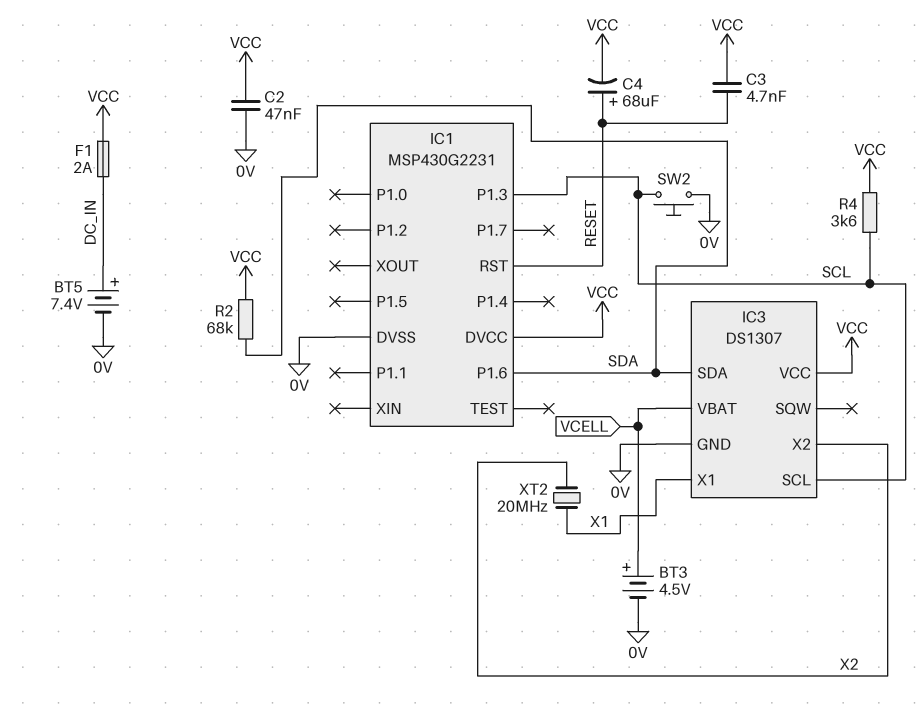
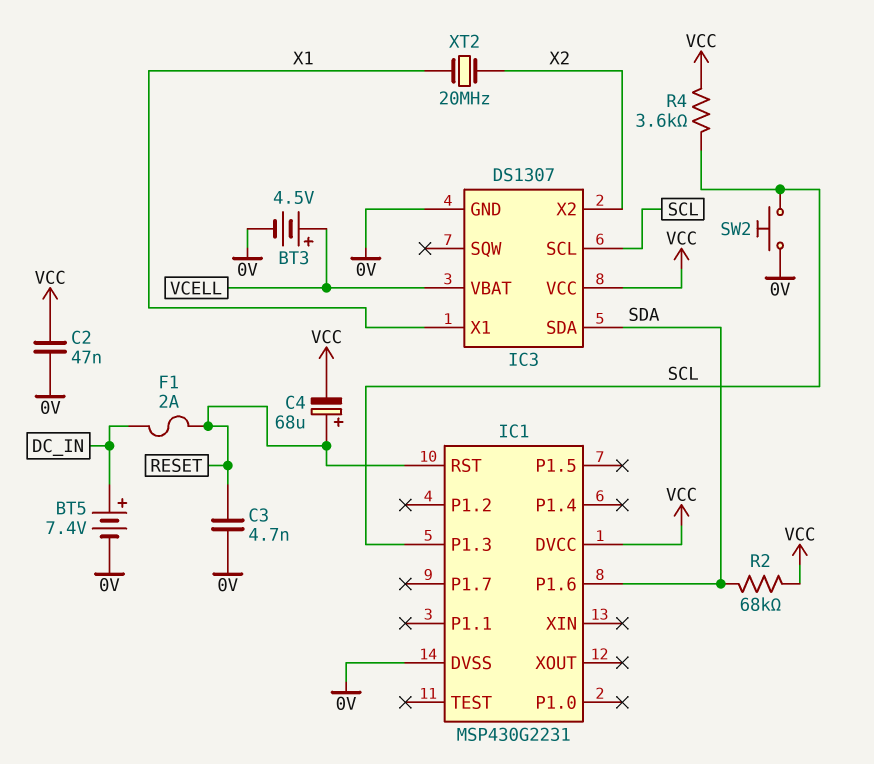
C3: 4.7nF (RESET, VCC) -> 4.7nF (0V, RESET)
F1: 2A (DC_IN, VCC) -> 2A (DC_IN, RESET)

-.-.-

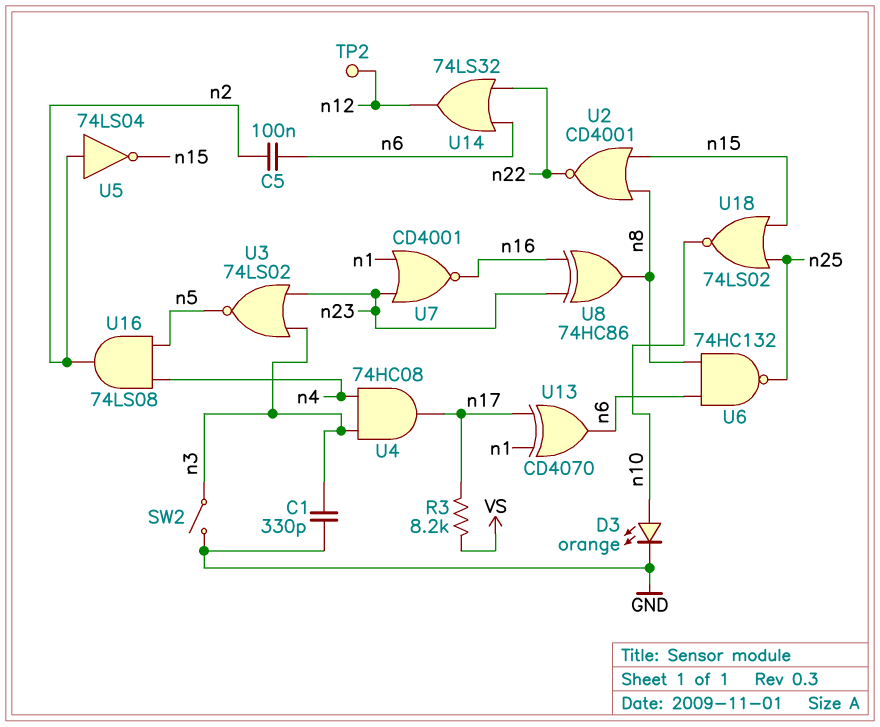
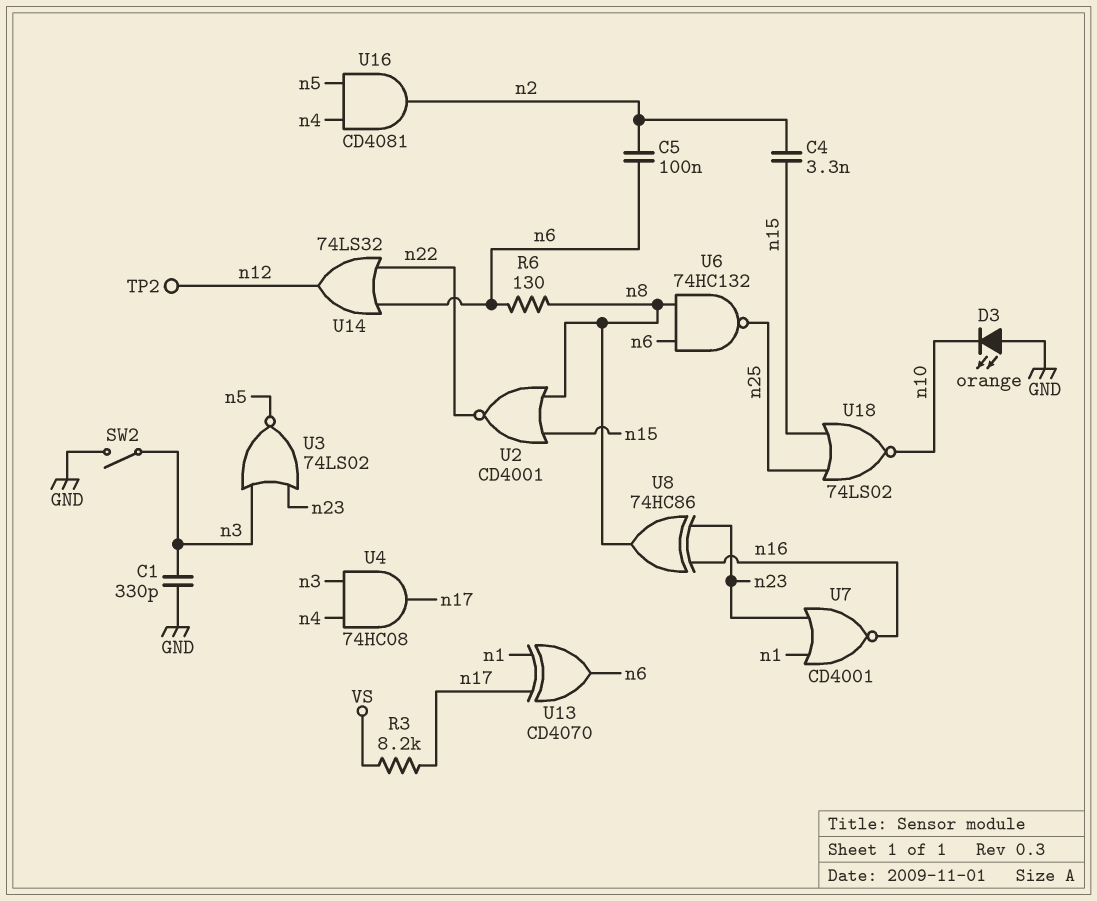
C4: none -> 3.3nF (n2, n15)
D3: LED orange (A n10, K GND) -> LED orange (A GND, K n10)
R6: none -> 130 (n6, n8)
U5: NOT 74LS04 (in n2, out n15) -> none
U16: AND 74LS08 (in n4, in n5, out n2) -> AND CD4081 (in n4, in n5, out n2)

-.-.-

Work to be completed :: Please return each line of the listing above that contains "RESET".

Output for this exercise ::
C3: 4.7nF (RESET, VCC) -> 4.7nF (0V, RESET)
F1: 2A (DC_IN, VCC) -> 2A (DC_IN, RESET)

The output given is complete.